REQUIRED WORK: Could you repeat every line below exactly, skipping the images?

INPUT DATA:
────────────────────
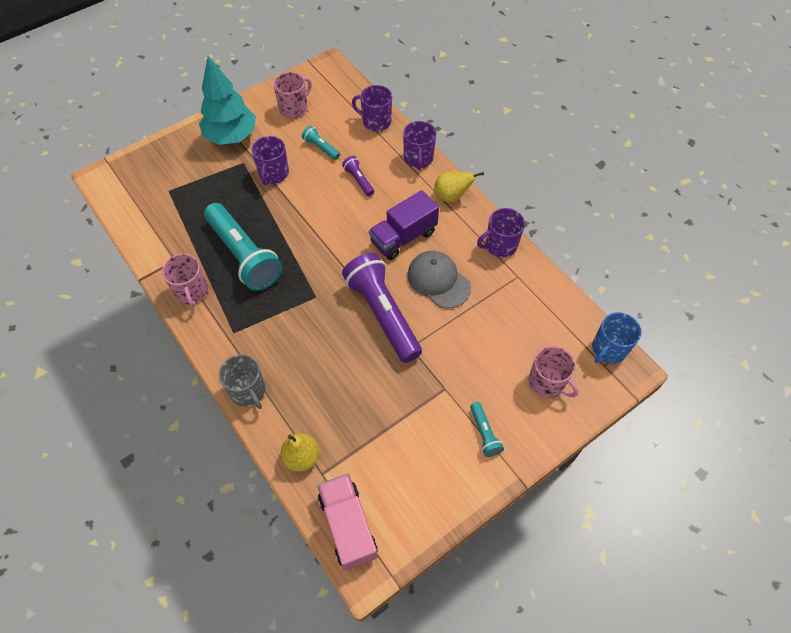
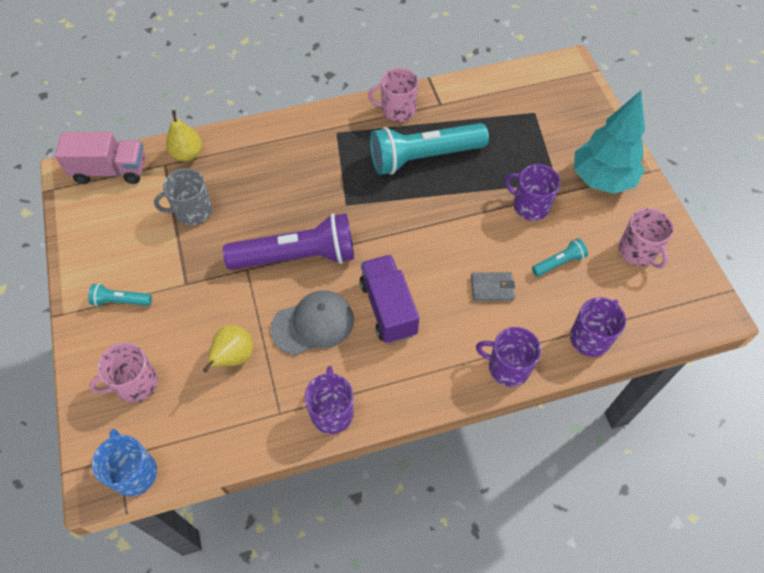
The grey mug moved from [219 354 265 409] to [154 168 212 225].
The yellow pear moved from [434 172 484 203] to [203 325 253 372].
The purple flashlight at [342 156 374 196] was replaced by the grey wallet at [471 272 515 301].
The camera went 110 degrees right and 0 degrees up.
────────────────────
RESPONSE TO THIS TASK:
The grey mug moved from [219 354 265 409] to [154 168 212 225].
The yellow pear moved from [434 172 484 203] to [203 325 253 372].
The purple flashlight at [342 156 374 196] was replaced by the grey wallet at [471 272 515 301].
The camera went 110 degrees right and 0 degrees up.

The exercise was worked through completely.